Records provided:

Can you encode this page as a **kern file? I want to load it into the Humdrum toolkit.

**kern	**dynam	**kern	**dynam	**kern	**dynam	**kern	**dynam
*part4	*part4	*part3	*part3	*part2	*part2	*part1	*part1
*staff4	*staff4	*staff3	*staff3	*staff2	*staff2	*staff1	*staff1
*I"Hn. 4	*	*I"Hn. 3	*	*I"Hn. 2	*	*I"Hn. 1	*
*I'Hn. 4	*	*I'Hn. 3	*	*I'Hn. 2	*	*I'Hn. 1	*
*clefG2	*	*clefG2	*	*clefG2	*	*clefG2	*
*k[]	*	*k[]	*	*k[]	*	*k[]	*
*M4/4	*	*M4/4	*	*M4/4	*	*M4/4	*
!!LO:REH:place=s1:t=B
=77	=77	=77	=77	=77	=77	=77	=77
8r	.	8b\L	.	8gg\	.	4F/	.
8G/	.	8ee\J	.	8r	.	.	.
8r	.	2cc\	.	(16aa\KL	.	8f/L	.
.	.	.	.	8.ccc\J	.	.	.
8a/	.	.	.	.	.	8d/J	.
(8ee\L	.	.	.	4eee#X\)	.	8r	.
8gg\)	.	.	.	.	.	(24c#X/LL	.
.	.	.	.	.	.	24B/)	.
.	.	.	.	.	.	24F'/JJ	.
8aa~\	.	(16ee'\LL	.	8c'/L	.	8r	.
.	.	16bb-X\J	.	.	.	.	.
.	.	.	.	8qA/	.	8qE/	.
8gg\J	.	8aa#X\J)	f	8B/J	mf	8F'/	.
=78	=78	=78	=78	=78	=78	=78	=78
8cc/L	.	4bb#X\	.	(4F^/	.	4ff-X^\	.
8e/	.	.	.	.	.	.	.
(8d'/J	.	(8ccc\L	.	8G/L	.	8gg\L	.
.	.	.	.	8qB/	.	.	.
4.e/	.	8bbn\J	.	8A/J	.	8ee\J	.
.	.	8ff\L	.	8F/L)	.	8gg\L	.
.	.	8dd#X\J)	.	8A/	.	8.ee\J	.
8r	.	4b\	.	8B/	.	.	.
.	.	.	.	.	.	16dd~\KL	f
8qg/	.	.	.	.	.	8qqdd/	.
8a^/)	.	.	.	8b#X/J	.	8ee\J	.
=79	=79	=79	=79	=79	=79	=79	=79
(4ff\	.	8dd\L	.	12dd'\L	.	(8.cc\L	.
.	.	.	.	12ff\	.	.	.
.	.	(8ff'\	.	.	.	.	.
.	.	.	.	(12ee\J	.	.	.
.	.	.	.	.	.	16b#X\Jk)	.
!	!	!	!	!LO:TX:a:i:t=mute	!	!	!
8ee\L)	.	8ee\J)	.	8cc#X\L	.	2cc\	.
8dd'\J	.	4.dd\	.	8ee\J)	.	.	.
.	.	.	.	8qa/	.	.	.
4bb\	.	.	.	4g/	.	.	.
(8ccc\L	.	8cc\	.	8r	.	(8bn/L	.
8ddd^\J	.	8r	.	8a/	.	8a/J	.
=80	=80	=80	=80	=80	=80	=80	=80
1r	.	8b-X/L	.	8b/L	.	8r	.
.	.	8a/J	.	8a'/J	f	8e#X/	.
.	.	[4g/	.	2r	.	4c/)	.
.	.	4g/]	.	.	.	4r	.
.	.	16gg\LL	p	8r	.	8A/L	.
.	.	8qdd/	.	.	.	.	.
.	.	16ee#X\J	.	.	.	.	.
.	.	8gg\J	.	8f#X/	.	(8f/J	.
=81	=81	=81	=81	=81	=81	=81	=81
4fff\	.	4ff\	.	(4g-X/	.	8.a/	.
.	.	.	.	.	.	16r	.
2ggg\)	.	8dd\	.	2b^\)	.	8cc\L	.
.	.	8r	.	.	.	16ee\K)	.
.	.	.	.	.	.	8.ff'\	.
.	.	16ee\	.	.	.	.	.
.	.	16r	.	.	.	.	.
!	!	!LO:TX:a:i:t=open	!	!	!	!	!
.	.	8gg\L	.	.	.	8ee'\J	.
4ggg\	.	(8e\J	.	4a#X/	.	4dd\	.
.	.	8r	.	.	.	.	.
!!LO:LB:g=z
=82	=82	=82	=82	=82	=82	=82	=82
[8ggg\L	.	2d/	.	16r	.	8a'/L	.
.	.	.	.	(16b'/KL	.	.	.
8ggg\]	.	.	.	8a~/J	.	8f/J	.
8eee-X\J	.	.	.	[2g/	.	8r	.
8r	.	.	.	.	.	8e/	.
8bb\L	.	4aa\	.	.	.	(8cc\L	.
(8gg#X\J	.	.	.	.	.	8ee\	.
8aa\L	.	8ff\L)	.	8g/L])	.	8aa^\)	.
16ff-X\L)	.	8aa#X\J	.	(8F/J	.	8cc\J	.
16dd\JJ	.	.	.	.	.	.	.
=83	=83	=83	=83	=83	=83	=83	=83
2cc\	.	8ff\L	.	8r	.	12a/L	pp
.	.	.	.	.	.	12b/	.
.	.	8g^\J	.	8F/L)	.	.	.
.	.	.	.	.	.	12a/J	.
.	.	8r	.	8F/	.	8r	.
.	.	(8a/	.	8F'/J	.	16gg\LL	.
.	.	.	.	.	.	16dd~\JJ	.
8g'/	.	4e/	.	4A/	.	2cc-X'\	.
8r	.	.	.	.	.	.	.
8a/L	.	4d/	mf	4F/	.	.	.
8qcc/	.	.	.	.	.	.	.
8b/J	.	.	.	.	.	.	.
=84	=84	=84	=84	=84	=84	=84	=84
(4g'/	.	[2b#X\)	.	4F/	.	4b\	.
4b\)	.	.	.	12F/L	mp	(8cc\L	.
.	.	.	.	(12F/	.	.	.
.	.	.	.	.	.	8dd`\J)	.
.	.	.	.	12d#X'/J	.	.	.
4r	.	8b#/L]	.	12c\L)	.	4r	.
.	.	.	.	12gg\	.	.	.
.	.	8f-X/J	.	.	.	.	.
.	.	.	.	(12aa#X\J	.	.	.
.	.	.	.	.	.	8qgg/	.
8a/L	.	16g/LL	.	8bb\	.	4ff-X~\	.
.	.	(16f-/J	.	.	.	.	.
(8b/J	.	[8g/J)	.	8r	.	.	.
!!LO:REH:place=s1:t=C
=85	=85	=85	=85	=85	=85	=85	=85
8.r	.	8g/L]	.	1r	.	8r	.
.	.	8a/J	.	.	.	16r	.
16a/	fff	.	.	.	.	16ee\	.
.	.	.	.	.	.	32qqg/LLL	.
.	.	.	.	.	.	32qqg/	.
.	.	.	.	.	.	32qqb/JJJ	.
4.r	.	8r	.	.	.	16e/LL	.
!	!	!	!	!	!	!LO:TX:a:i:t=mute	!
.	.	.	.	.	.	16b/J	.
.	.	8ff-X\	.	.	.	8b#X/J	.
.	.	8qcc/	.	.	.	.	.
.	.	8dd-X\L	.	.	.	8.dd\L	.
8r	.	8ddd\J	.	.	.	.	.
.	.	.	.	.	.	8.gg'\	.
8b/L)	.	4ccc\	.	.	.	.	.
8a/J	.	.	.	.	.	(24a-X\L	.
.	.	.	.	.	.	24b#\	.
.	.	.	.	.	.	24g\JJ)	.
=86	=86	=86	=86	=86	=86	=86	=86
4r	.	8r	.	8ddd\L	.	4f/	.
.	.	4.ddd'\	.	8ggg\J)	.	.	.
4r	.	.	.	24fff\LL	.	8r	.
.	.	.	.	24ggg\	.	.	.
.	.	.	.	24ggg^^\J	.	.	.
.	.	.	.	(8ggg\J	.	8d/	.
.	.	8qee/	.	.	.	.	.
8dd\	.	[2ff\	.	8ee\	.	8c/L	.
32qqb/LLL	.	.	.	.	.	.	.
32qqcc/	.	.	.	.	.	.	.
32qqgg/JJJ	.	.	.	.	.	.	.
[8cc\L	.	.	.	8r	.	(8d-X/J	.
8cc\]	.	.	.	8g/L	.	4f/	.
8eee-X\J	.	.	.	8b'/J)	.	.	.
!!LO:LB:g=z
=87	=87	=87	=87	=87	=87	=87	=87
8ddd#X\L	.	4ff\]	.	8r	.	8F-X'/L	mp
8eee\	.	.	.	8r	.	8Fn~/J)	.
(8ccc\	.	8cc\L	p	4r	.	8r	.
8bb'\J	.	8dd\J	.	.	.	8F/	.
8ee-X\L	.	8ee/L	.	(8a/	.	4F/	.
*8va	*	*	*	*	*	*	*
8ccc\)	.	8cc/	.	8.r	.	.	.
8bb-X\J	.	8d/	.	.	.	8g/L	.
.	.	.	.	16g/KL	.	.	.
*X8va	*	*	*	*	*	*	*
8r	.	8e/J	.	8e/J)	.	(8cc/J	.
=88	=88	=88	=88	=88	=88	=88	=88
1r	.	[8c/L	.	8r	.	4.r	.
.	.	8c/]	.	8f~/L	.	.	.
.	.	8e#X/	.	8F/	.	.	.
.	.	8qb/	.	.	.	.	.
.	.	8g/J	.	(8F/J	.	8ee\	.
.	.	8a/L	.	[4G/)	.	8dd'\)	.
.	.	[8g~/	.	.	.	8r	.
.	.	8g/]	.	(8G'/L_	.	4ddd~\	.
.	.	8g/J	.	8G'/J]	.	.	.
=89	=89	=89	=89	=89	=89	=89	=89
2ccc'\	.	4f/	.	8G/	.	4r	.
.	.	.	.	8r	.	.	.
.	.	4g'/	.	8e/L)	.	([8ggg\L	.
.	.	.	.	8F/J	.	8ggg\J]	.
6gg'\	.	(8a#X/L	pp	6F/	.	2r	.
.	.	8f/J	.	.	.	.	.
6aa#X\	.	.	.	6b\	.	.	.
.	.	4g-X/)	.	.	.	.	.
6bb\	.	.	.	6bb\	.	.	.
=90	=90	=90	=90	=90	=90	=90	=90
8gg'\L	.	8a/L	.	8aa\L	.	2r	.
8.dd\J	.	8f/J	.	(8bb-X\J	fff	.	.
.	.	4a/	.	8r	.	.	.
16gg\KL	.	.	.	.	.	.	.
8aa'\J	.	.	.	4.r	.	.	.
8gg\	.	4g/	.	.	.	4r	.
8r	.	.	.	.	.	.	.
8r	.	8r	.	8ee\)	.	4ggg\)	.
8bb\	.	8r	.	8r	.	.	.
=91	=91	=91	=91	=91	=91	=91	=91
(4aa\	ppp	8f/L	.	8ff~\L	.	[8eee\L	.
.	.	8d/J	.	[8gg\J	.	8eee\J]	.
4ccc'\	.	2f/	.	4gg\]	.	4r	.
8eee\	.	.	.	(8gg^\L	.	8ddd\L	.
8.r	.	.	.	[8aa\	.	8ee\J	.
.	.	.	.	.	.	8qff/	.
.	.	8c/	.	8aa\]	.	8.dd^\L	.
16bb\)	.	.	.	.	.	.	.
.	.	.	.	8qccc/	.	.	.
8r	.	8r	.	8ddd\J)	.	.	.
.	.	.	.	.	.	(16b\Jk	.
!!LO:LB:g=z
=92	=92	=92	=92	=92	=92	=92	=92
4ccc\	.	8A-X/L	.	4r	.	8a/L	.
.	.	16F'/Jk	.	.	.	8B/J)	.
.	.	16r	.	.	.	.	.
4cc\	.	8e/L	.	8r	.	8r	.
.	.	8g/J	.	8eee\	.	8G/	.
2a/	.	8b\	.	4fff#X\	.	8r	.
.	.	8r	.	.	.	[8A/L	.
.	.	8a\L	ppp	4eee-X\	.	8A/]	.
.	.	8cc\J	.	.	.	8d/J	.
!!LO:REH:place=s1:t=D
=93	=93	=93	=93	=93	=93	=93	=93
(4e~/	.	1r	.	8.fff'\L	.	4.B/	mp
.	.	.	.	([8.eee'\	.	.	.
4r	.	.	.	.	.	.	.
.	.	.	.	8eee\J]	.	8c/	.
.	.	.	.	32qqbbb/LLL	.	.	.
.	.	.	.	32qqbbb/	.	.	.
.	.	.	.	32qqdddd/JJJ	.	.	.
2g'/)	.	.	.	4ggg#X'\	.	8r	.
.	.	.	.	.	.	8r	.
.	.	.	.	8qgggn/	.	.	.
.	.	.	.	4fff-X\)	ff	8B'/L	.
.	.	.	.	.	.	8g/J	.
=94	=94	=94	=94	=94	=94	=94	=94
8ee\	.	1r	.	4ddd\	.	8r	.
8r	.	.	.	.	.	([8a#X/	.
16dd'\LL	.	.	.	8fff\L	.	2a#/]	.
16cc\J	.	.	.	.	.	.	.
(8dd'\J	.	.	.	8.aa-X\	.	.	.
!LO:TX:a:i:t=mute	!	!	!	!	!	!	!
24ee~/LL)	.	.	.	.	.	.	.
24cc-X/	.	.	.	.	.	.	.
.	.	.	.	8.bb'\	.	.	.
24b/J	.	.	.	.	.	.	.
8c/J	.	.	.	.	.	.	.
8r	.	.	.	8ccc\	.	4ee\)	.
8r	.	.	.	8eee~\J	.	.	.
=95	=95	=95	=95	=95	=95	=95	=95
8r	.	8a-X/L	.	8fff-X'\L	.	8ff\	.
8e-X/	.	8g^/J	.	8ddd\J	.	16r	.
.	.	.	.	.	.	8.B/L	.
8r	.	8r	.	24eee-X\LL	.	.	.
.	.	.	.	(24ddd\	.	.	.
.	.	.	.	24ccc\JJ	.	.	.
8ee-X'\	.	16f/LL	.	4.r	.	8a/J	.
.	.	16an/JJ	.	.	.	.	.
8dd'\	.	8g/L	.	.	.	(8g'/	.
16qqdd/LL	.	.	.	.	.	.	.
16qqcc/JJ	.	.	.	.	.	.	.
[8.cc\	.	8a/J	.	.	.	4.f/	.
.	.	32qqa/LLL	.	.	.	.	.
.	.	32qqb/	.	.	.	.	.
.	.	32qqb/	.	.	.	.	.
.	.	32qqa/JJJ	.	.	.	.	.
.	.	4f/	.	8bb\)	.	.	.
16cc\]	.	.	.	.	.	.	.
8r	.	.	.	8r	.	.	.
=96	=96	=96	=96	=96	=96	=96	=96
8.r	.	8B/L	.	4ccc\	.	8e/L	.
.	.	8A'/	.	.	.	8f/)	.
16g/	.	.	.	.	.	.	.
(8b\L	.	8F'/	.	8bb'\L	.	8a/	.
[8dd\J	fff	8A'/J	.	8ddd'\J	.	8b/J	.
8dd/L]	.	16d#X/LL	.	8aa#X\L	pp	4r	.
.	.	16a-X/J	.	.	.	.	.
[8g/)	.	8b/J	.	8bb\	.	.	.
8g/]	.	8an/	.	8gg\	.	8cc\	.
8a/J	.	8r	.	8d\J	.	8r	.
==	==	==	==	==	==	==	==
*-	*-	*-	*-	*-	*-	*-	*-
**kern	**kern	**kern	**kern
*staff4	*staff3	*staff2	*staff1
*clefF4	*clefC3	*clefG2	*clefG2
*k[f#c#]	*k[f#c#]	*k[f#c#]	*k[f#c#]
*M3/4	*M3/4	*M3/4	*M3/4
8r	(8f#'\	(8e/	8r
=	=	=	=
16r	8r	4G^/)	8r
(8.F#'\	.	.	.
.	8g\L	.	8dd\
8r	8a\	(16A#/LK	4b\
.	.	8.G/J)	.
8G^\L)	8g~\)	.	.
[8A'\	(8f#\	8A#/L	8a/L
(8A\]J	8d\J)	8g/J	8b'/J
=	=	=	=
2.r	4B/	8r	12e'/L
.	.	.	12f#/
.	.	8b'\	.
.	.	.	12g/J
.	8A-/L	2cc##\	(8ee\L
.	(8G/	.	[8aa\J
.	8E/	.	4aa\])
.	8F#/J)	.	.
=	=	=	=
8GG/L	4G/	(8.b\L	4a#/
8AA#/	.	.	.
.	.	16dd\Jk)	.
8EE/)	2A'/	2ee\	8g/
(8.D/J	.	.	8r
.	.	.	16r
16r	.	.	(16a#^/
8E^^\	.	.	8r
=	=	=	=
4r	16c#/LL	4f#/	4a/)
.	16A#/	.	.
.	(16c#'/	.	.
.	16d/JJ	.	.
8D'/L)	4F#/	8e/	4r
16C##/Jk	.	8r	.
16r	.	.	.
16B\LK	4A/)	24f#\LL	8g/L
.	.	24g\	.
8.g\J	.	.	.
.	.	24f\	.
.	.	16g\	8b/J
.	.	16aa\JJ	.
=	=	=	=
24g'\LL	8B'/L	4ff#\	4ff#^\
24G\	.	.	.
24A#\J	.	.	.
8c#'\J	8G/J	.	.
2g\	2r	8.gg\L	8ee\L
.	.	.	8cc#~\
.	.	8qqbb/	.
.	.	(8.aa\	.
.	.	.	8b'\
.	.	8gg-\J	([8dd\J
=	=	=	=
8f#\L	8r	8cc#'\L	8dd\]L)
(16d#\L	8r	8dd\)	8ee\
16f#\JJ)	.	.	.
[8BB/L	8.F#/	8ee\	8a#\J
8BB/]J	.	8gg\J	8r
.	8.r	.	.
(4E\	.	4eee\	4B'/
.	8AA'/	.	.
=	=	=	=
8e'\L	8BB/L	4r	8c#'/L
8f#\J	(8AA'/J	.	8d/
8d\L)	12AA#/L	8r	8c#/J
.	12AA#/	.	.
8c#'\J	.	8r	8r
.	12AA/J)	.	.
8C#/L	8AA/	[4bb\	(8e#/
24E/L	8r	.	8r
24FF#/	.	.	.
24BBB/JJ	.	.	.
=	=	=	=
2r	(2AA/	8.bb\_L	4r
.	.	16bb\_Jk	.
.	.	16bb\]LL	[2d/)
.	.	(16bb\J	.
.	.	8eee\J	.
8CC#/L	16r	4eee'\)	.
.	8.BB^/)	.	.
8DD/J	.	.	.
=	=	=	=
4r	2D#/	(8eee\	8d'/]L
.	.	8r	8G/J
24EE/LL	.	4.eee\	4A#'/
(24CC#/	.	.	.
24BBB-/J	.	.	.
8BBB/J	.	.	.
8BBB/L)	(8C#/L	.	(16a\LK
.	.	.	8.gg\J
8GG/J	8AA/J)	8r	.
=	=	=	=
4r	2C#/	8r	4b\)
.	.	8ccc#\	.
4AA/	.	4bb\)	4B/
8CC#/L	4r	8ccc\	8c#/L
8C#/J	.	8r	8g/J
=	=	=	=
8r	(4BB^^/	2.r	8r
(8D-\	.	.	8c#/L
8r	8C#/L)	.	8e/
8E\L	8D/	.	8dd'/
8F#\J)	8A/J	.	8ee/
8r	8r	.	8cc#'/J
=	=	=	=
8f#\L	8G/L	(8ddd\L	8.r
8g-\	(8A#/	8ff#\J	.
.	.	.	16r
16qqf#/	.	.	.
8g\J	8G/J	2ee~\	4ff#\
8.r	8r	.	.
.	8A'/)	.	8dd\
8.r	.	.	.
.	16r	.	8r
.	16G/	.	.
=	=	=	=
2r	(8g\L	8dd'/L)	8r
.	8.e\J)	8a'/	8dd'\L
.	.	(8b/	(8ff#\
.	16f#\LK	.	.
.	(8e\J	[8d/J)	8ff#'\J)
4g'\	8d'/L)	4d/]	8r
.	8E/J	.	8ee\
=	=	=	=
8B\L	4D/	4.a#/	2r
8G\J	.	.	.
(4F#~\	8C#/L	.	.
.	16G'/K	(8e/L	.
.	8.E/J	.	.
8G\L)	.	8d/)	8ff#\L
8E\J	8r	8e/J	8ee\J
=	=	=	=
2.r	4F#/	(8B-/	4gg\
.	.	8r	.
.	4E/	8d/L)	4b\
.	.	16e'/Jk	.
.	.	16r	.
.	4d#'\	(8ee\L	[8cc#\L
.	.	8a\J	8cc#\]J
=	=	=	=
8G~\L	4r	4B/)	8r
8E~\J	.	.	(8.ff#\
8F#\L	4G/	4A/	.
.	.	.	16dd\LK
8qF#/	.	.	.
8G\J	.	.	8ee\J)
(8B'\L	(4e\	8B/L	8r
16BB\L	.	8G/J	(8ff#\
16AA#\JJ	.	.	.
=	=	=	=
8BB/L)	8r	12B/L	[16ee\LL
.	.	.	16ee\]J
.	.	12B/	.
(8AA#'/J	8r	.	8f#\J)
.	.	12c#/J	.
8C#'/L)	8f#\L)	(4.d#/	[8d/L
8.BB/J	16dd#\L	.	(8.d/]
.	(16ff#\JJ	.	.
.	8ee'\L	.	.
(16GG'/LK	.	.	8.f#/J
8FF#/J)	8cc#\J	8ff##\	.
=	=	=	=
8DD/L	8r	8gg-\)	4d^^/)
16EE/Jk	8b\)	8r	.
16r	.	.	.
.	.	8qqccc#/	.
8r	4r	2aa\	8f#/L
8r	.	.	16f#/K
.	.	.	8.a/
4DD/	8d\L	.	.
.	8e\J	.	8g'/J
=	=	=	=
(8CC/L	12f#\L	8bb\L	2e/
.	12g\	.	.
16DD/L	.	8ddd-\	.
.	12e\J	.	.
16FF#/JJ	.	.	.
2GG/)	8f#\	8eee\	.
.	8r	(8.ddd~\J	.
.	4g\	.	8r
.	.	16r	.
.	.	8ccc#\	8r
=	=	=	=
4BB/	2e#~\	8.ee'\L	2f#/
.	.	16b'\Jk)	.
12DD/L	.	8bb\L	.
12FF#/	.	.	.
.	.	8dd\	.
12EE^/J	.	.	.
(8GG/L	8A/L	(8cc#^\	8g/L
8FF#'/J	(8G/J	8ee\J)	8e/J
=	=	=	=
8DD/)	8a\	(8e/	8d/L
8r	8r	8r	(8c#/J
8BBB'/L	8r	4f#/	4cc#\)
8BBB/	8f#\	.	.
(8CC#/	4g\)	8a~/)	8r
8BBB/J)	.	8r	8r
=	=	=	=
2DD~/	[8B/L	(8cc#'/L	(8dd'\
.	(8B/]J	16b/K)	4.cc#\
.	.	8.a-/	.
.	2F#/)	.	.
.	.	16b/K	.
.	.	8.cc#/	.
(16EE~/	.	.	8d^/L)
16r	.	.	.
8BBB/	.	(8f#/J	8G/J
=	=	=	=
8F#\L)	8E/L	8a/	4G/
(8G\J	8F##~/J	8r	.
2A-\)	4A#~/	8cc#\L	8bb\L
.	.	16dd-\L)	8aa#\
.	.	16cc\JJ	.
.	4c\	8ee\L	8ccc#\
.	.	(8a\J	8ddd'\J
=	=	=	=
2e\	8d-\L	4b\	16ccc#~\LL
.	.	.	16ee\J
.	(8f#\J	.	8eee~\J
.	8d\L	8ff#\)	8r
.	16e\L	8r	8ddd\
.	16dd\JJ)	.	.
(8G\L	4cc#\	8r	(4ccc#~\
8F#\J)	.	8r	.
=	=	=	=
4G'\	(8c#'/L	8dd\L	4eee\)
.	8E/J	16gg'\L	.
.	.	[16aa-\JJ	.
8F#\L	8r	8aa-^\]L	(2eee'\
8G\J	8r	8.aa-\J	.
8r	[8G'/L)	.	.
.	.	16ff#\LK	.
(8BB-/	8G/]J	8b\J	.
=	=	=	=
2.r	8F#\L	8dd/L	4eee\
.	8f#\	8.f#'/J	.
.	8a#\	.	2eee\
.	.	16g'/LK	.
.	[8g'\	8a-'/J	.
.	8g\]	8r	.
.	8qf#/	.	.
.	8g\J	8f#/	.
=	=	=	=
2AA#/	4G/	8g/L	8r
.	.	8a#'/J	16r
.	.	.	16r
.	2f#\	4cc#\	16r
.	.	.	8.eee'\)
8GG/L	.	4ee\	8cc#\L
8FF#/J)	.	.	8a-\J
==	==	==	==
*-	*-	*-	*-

What you are asked to do: Locate every line in the data above that contains the string "mute", and copy each such line. Case counts.

The response:
!	!	!	!	!LO:TX:a:i:t=mute	!	!	!
!	!	!	!	!	!	!LO:TX:a:i:t=mute	!
!LO:TX:a:i:t=mute	!	!	!	!	!	!	!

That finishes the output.